> **Raw data**:

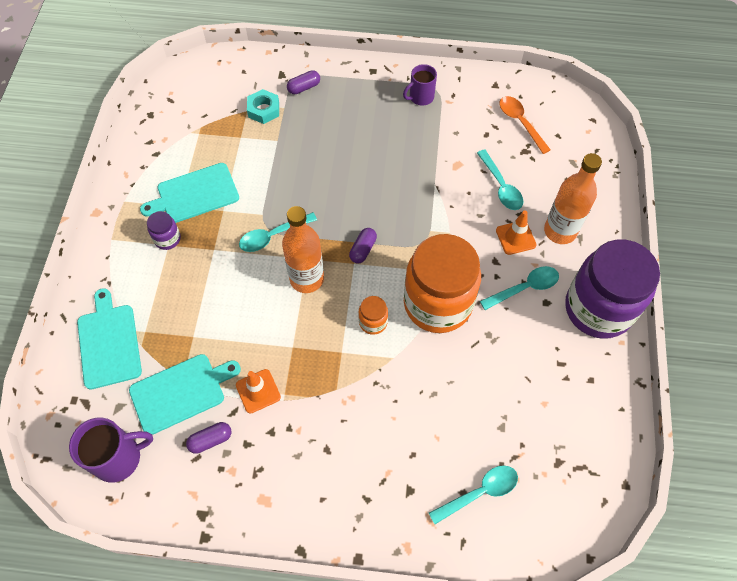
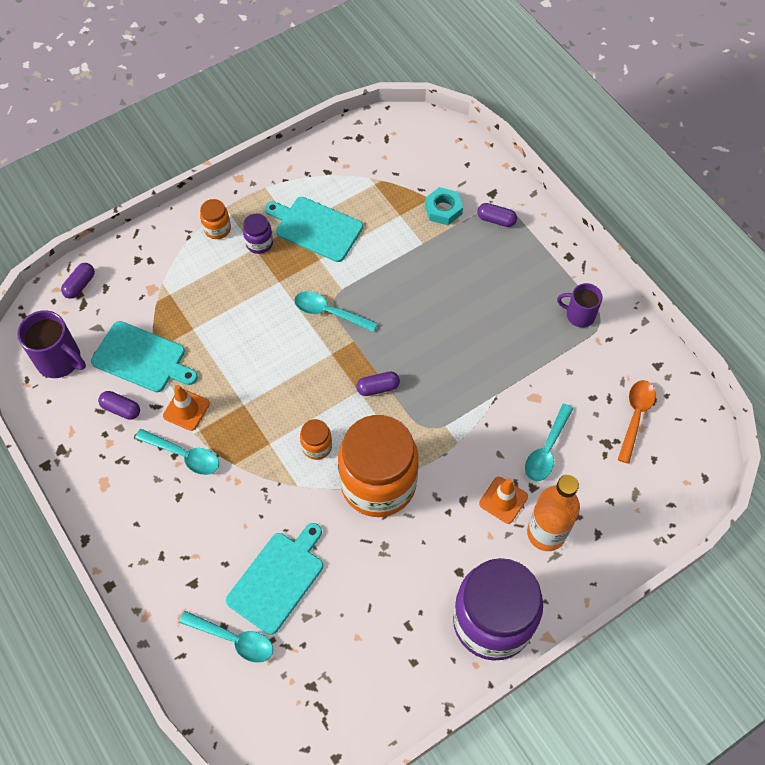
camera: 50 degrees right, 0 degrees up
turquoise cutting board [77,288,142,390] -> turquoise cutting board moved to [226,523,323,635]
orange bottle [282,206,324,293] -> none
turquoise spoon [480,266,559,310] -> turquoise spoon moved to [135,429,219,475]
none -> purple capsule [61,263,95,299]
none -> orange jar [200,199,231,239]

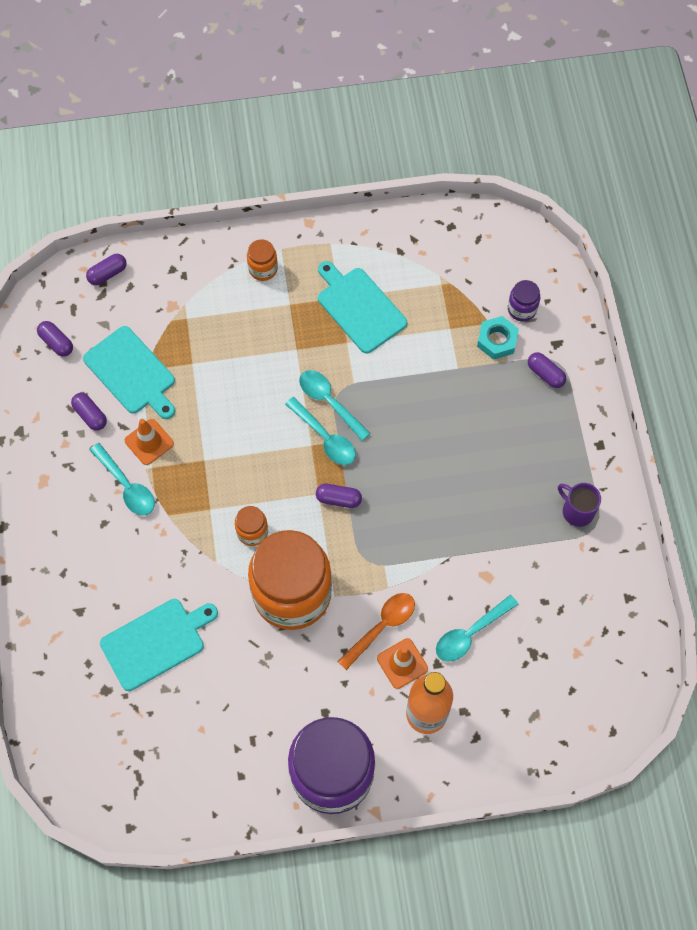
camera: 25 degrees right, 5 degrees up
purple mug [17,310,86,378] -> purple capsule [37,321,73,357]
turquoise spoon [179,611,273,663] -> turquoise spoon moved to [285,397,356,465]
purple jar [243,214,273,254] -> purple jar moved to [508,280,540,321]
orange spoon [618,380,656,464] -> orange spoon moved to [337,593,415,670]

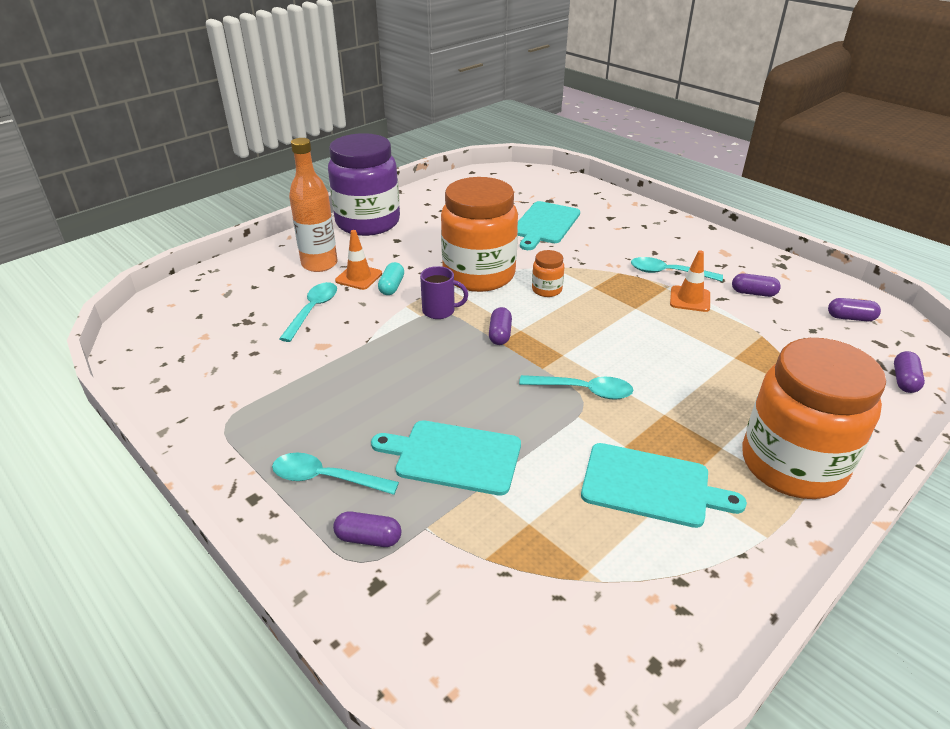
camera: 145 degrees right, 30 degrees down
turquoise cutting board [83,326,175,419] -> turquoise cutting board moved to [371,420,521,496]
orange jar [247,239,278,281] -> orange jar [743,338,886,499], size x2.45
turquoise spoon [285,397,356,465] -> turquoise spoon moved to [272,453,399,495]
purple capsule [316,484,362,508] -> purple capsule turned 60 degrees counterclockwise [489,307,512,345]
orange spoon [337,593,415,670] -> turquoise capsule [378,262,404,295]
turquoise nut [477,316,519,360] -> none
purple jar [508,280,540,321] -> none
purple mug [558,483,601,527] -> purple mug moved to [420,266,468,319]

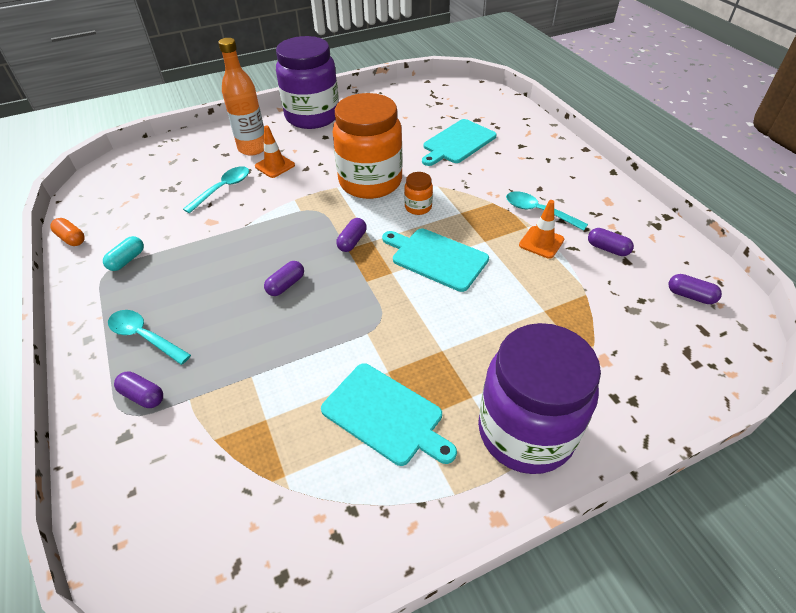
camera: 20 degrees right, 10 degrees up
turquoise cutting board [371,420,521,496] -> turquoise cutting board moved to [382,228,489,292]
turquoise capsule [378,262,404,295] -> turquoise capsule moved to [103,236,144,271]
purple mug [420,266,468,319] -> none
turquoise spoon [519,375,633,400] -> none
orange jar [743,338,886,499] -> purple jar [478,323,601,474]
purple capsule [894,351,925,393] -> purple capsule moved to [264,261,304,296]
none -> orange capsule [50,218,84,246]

> **Problem statement**:
Report, from the entries above, each line where "cutting" is found.

> **Solution**:
turquoise cutting board [77,288,142,390] -> turquoise cutting board moved to [226,523,323,635]
turquoise cutting board [83,326,175,419] -> turquoise cutting board moved to [371,420,521,496]
turquoise cutting board [371,420,521,496] -> turquoise cutting board moved to [382,228,489,292]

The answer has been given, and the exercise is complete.